*Your objective*. When you reach the line with "camera: 165 degrees left, 15 degrees up" in the data below, begin printing lines exactly, and stop once the line with "(658, 519) = (120, 152): brown" has been printed.

*Provided data*.
┌──
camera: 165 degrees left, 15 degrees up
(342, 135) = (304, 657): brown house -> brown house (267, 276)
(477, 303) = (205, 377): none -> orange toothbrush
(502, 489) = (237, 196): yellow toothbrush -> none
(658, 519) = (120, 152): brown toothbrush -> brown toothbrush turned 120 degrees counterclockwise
└──
┌──
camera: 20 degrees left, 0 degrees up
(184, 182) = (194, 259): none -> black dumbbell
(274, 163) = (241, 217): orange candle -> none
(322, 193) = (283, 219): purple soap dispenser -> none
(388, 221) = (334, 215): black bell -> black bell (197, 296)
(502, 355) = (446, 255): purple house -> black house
└──
┌──
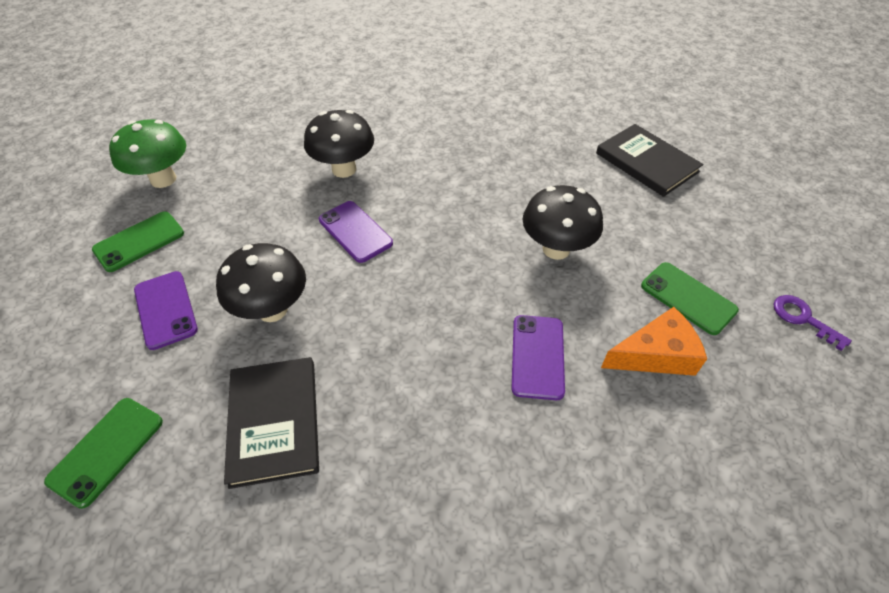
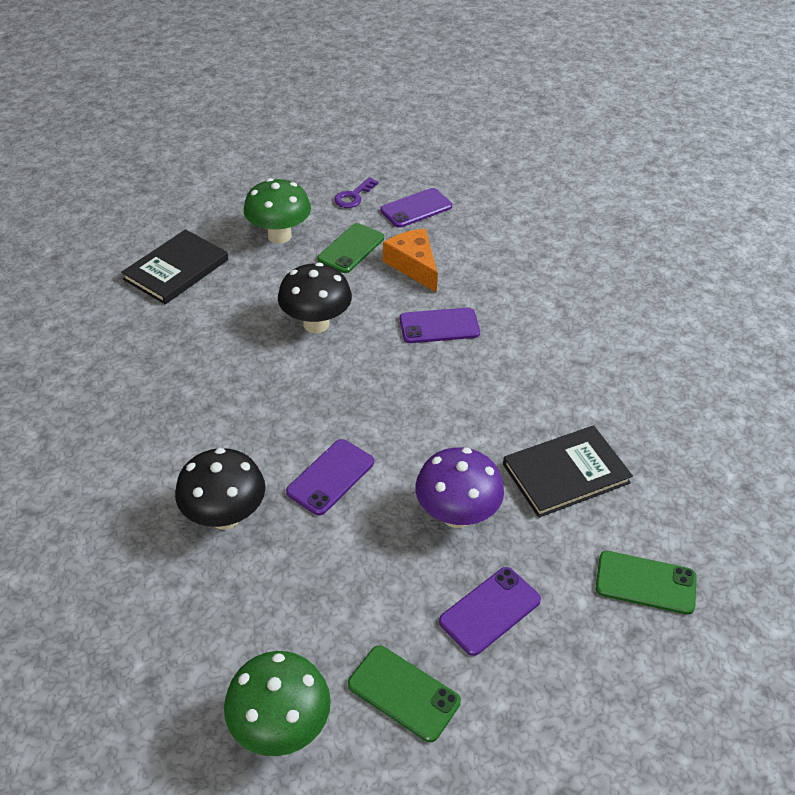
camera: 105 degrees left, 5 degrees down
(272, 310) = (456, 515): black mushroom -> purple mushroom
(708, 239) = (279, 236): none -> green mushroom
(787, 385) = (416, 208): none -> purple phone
└──
*Solution to this problem*.
camera: 165 degrees left, 15 degrees up
(342, 135) = (304, 657): brown house -> brown house (267, 276)
(477, 303) = (205, 377): none -> orange toothbrush
(502, 489) = (237, 196): yellow toothbrush -> none
(658, 519) = (120, 152): brown toothbrush -> brown toothbrush turned 120 degrees counterclockwise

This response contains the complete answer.